[[ Records for this task, beginning ]]

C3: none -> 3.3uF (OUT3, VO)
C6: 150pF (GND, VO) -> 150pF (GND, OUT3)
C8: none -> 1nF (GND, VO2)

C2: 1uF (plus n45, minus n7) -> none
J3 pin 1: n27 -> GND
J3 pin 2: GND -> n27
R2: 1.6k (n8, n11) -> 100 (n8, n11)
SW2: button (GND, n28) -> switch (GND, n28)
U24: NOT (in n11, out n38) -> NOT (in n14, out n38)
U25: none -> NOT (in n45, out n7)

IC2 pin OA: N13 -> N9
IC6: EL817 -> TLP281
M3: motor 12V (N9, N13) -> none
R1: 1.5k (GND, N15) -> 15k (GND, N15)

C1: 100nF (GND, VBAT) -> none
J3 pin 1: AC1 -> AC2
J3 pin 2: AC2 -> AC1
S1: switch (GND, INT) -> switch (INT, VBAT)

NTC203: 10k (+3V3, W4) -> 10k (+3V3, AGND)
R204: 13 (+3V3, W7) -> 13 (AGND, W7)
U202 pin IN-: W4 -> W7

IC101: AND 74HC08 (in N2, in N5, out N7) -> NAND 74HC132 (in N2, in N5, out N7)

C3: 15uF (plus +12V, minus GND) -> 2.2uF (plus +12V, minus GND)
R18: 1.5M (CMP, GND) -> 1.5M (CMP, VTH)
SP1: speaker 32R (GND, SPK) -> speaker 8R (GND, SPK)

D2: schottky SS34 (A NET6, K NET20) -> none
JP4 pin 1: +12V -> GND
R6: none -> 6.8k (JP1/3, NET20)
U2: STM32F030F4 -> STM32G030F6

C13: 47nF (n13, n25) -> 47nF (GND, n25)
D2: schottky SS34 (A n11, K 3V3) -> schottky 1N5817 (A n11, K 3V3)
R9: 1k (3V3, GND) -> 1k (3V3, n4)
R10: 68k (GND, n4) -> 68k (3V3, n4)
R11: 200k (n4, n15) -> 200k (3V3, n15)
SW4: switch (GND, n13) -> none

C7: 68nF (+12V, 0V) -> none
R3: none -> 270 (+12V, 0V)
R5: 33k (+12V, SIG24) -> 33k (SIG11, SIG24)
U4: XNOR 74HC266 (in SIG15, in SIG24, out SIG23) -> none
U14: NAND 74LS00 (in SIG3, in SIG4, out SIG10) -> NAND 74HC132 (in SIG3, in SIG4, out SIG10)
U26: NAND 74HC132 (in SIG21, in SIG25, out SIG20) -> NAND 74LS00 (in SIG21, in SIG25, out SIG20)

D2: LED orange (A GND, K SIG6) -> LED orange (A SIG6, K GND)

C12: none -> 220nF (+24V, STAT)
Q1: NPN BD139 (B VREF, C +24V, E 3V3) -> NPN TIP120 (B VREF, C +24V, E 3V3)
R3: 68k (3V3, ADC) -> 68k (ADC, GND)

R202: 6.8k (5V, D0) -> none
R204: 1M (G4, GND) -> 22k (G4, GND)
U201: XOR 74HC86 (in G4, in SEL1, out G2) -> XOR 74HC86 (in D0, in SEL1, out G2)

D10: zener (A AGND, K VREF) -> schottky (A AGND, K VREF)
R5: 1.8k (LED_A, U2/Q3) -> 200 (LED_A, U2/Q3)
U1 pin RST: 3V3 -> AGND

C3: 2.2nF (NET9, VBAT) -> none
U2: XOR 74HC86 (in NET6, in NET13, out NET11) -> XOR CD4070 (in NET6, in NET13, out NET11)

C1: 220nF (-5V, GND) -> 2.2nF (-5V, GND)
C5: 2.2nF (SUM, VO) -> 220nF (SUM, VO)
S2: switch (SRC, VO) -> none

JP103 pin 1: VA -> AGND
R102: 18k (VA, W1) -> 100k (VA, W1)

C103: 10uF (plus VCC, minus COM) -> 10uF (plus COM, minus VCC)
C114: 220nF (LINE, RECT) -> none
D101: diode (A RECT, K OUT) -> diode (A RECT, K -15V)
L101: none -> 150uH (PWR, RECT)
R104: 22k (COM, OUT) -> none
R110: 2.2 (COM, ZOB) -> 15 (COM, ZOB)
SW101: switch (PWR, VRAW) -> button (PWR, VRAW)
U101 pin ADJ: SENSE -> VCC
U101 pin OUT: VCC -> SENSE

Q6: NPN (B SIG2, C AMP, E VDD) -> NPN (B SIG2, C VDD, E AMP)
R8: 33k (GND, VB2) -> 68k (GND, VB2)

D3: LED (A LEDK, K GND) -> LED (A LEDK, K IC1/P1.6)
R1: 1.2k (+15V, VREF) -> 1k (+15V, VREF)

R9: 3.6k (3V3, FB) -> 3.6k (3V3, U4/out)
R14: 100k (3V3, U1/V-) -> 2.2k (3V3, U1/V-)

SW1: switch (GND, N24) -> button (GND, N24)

[[ Records for this task, end ]]

The whole listing above needs to be written out again exactly.

§ **Solution for this problem**:
C3: none -> 3.3uF (OUT3, VO)
C6: 150pF (GND, VO) -> 150pF (GND, OUT3)
C8: none -> 1nF (GND, VO2)

C2: 1uF (plus n45, minus n7) -> none
J3 pin 1: n27 -> GND
J3 pin 2: GND -> n27
R2: 1.6k (n8, n11) -> 100 (n8, n11)
SW2: button (GND, n28) -> switch (GND, n28)
U24: NOT (in n11, out n38) -> NOT (in n14, out n38)
U25: none -> NOT (in n45, out n7)

IC2 pin OA: N13 -> N9
IC6: EL817 -> TLP281
M3: motor 12V (N9, N13) -> none
R1: 1.5k (GND, N15) -> 15k (GND, N15)

C1: 100nF (GND, VBAT) -> none
J3 pin 1: AC1 -> AC2
J3 pin 2: AC2 -> AC1
S1: switch (GND, INT) -> switch (INT, VBAT)

NTC203: 10k (+3V3, W4) -> 10k (+3V3, AGND)
R204: 13 (+3V3, W7) -> 13 (AGND, W7)
U202 pin IN-: W4 -> W7

IC101: AND 74HC08 (in N2, in N5, out N7) -> NAND 74HC132 (in N2, in N5, out N7)

C3: 15uF (plus +12V, minus GND) -> 2.2uF (plus +12V, minus GND)
R18: 1.5M (CMP, GND) -> 1.5M (CMP, VTH)
SP1: speaker 32R (GND, SPK) -> speaker 8R (GND, SPK)

D2: schottky SS34 (A NET6, K NET20) -> none
JP4 pin 1: +12V -> GND
R6: none -> 6.8k (JP1/3, NET20)
U2: STM32F030F4 -> STM32G030F6

C13: 47nF (n13, n25) -> 47nF (GND, n25)
D2: schottky SS34 (A n11, K 3V3) -> schottky 1N5817 (A n11, K 3V3)
R9: 1k (3V3, GND) -> 1k (3V3, n4)
R10: 68k (GND, n4) -> 68k (3V3, n4)
R11: 200k (n4, n15) -> 200k (3V3, n15)
SW4: switch (GND, n13) -> none

C7: 68nF (+12V, 0V) -> none
R3: none -> 270 (+12V, 0V)
R5: 33k (+12V, SIG24) -> 33k (SIG11, SIG24)
U4: XNOR 74HC266 (in SIG15, in SIG24, out SIG23) -> none
U14: NAND 74LS00 (in SIG3, in SIG4, out SIG10) -> NAND 74HC132 (in SIG3, in SIG4, out SIG10)
U26: NAND 74HC132 (in SIG21, in SIG25, out SIG20) -> NAND 74LS00 (in SIG21, in SIG25, out SIG20)

D2: LED orange (A GND, K SIG6) -> LED orange (A SIG6, K GND)

C12: none -> 220nF (+24V, STAT)
Q1: NPN BD139 (B VREF, C +24V, E 3V3) -> NPN TIP120 (B VREF, C +24V, E 3V3)
R3: 68k (3V3, ADC) -> 68k (ADC, GND)

R202: 6.8k (5V, D0) -> none
R204: 1M (G4, GND) -> 22k (G4, GND)
U201: XOR 74HC86 (in G4, in SEL1, out G2) -> XOR 74HC86 (in D0, in SEL1, out G2)

D10: zener (A AGND, K VREF) -> schottky (A AGND, K VREF)
R5: 1.8k (LED_A, U2/Q3) -> 200 (LED_A, U2/Q3)
U1 pin RST: 3V3 -> AGND

C3: 2.2nF (NET9, VBAT) -> none
U2: XOR 74HC86 (in NET6, in NET13, out NET11) -> XOR CD4070 (in NET6, in NET13, out NET11)

C1: 220nF (-5V, GND) -> 2.2nF (-5V, GND)
C5: 2.2nF (SUM, VO) -> 220nF (SUM, VO)
S2: switch (SRC, VO) -> none

JP103 pin 1: VA -> AGND
R102: 18k (VA, W1) -> 100k (VA, W1)

C103: 10uF (plus VCC, minus COM) -> 10uF (plus COM, minus VCC)
C114: 220nF (LINE, RECT) -> none
D101: diode (A RECT, K OUT) -> diode (A RECT, K -15V)
L101: none -> 150uH (PWR, RECT)
R104: 22k (COM, OUT) -> none
R110: 2.2 (COM, ZOB) -> 15 (COM, ZOB)
SW101: switch (PWR, VRAW) -> button (PWR, VRAW)
U101 pin ADJ: SENSE -> VCC
U101 pin OUT: VCC -> SENSE

Q6: NPN (B SIG2, C AMP, E VDD) -> NPN (B SIG2, C VDD, E AMP)
R8: 33k (GND, VB2) -> 68k (GND, VB2)

D3: LED (A LEDK, K GND) -> LED (A LEDK, K IC1/P1.6)
R1: 1.2k (+15V, VREF) -> 1k (+15V, VREF)

R9: 3.6k (3V3, FB) -> 3.6k (3V3, U4/out)
R14: 100k (3V3, U1/V-) -> 2.2k (3V3, U1/V-)

SW1: switch (GND, N24) -> button (GND, N24)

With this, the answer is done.